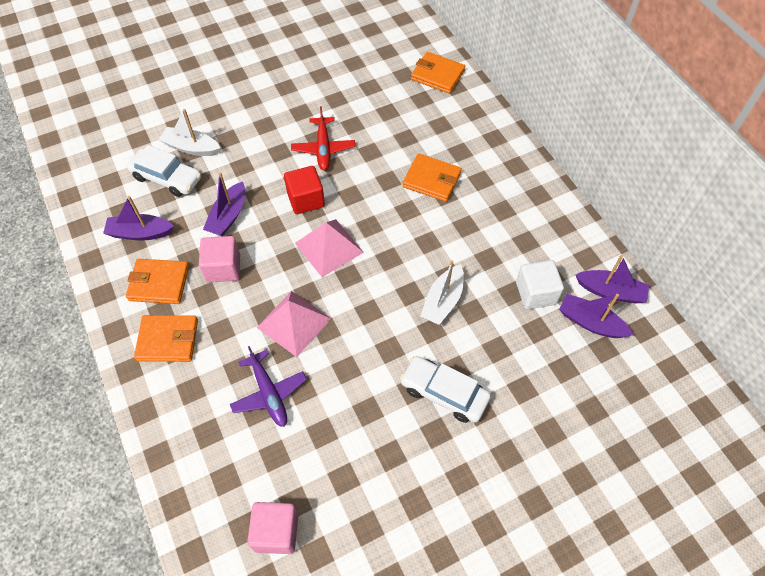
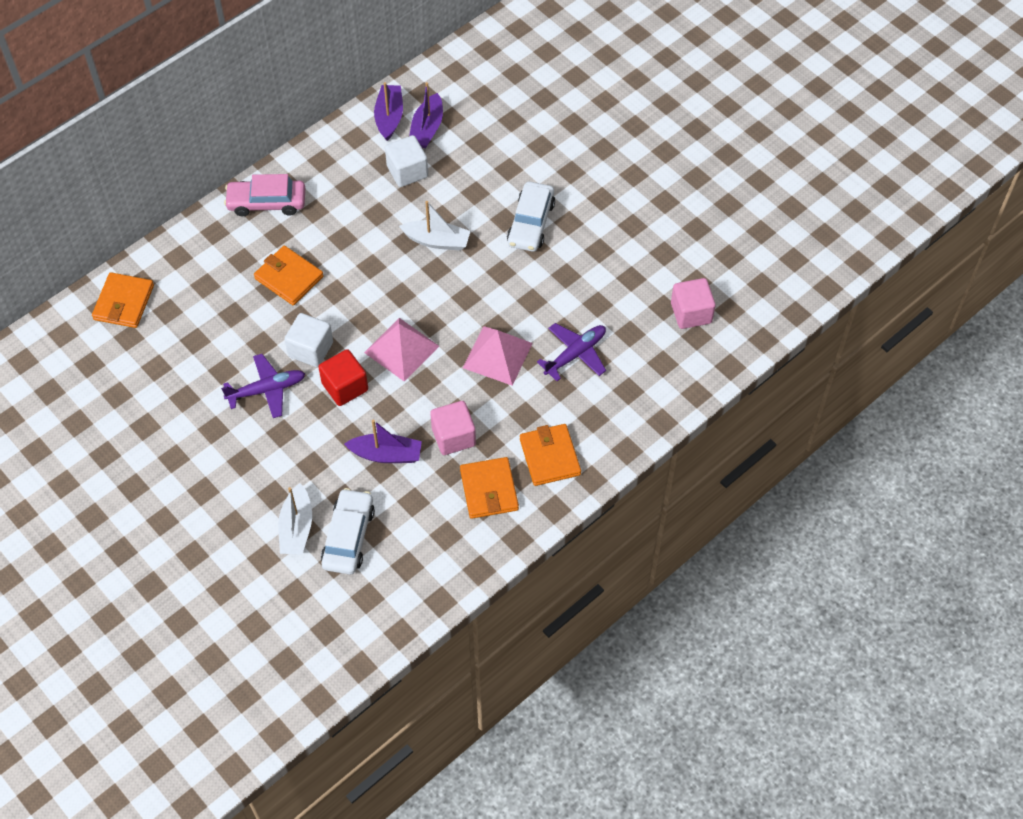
camera: 105 degrees left, 0 degrees up
(140, 233) = (432, 533): purple boat -> none
(323, 148) = (267, 390): red plane -> purple plane
(352, 183) = (310, 349): none -> white cube
(432, 180) = (289, 278): orange wallet -> orange wallet turned 60 degrees counterclockwise
(519, 177) = (267, 202): none -> pink car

**Exercise aim**
What is the number of lines in the data that hold the string "purple"? Answer with the number only.

**Reply to the exercise**
2